__Required work__
Using the data below, transcribe exactly everything from the line that contains "C9: 2.2uF (plus" down to the line that contains "TP1: test point (GND) -> test point (P2/2)". Include both of those lines and none of the pictures.

__Input data__

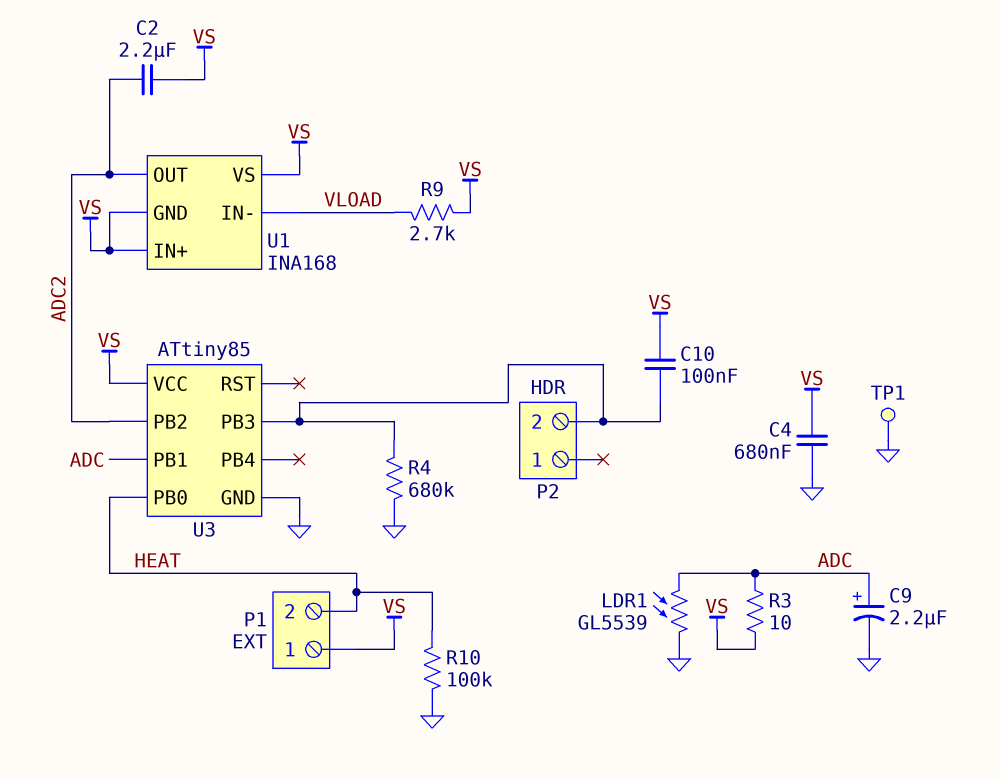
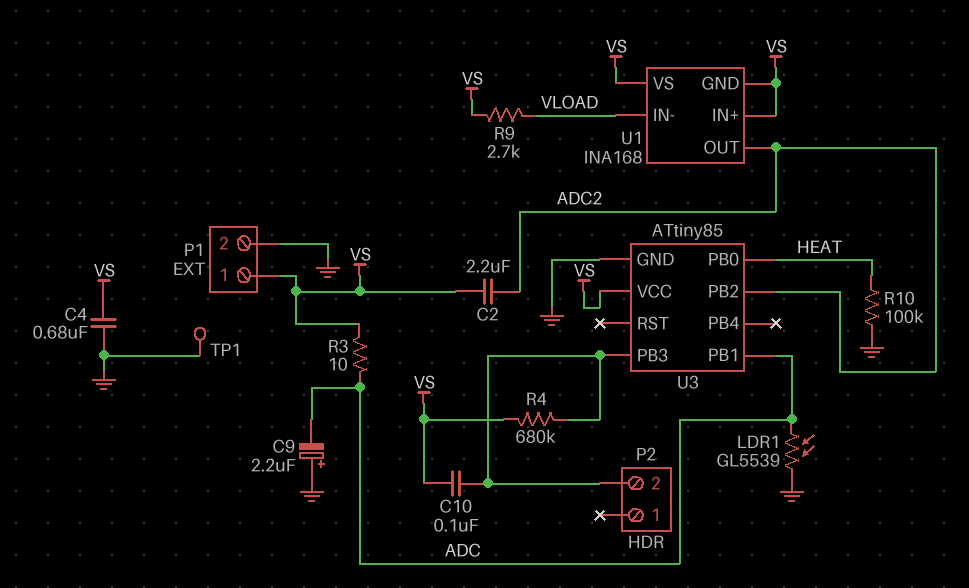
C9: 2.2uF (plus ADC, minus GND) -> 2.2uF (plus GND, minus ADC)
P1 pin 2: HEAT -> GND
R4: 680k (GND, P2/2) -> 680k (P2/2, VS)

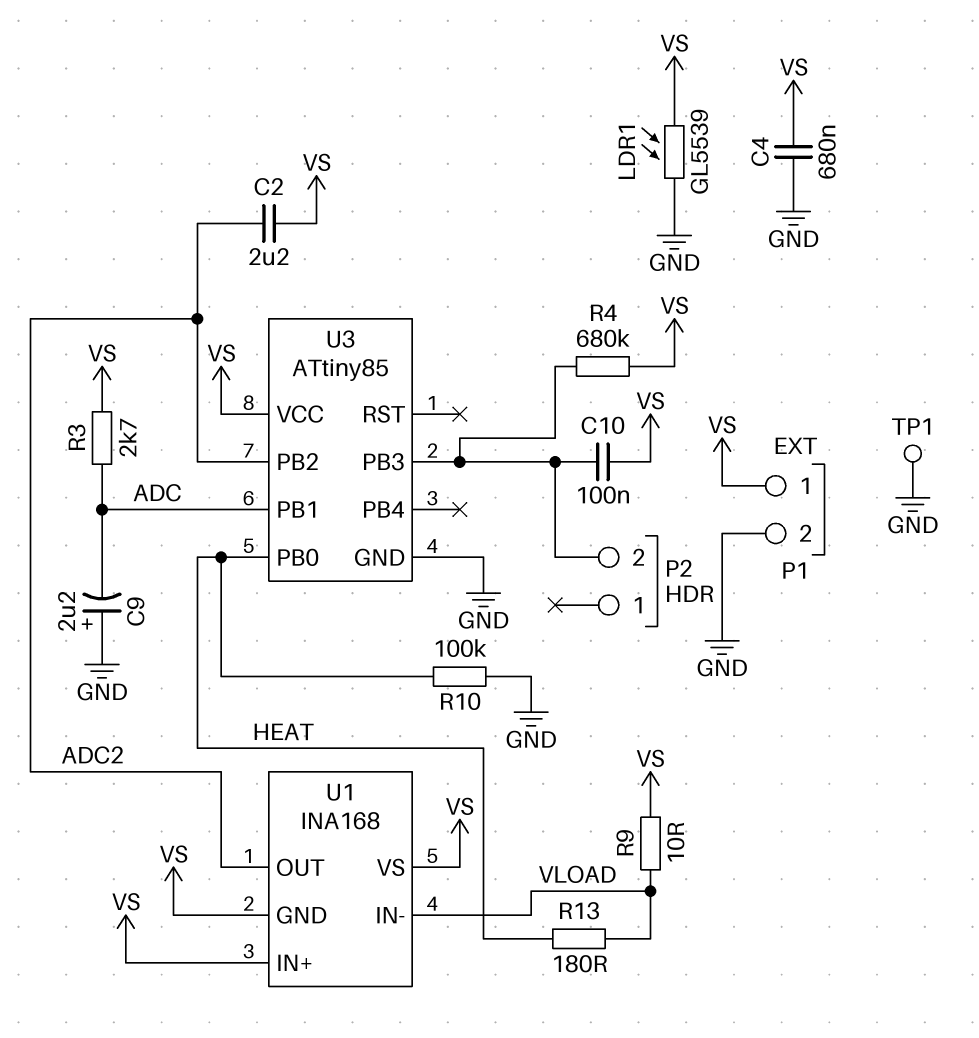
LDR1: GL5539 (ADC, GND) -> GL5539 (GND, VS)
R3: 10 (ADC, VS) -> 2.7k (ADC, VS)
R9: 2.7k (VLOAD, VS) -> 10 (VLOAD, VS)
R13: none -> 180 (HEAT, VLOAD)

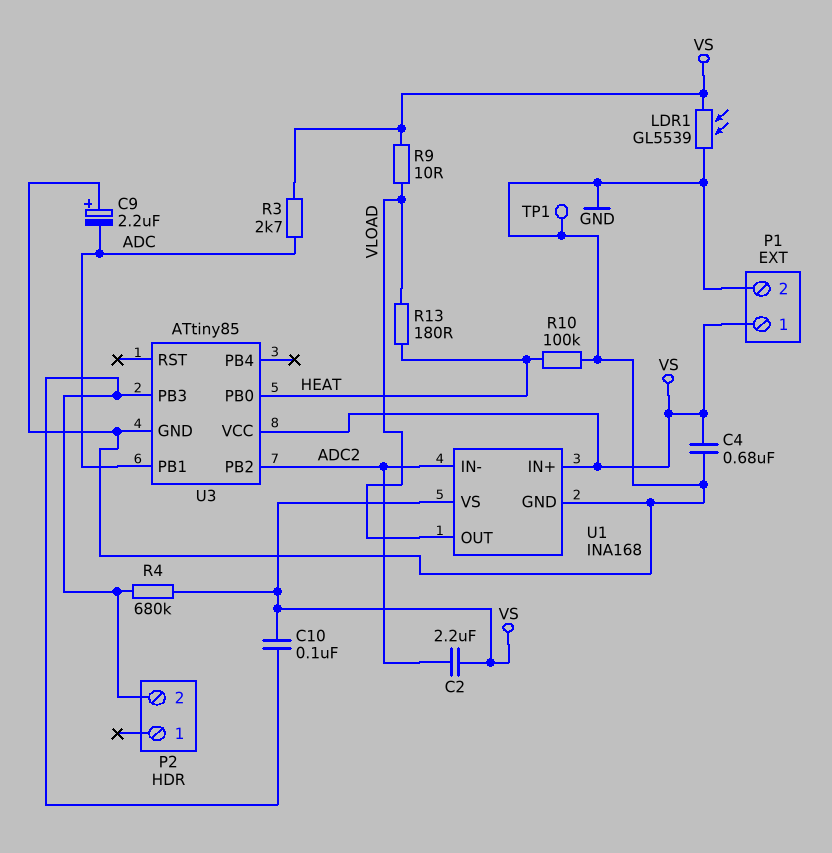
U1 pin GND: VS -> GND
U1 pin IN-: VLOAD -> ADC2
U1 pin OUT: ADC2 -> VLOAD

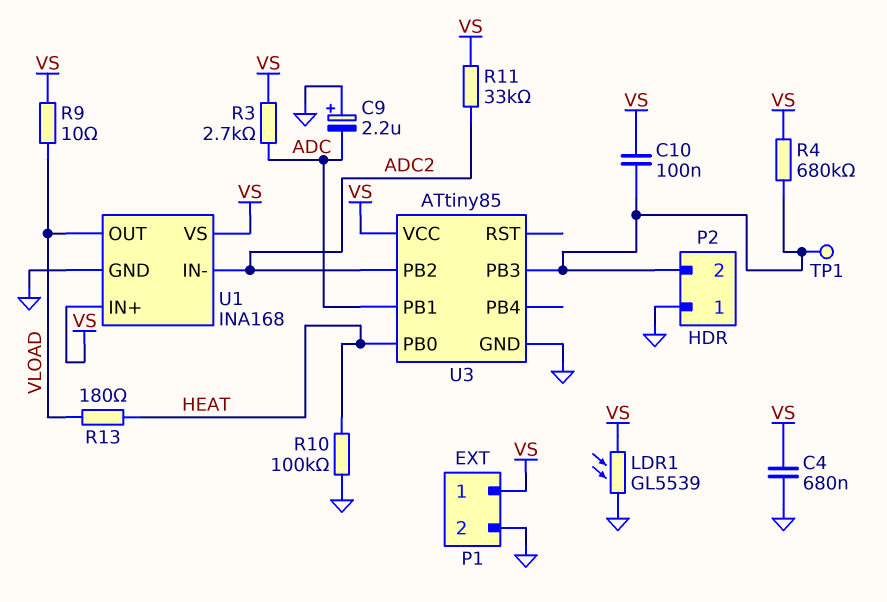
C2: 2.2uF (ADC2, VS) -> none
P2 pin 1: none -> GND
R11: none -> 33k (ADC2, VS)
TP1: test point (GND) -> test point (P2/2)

--

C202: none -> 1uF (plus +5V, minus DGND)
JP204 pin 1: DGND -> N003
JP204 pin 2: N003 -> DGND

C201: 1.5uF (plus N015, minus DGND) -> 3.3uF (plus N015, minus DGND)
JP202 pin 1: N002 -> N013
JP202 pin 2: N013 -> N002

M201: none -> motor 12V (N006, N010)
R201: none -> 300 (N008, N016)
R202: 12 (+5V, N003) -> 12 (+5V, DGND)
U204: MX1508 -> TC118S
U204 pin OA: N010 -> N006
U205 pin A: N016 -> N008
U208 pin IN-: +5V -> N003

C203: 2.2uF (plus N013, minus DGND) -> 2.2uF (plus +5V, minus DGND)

__Answer to this problem__
C9: 2.2uF (plus ADC, minus GND) -> 2.2uF (plus GND, minus ADC)
P1 pin 2: HEAT -> GND
R4: 680k (GND, P2/2) -> 680k (P2/2, VS)

LDR1: GL5539 (ADC, GND) -> GL5539 (GND, VS)
R3: 10 (ADC, VS) -> 2.7k (ADC, VS)
R9: 2.7k (VLOAD, VS) -> 10 (VLOAD, VS)
R13: none -> 180 (HEAT, VLOAD)

U1 pin GND: VS -> GND
U1 pin IN-: VLOAD -> ADC2
U1 pin OUT: ADC2 -> VLOAD

C2: 2.2uF (ADC2, VS) -> none
P2 pin 1: none -> GND
R11: none -> 33k (ADC2, VS)
TP1: test point (GND) -> test point (P2/2)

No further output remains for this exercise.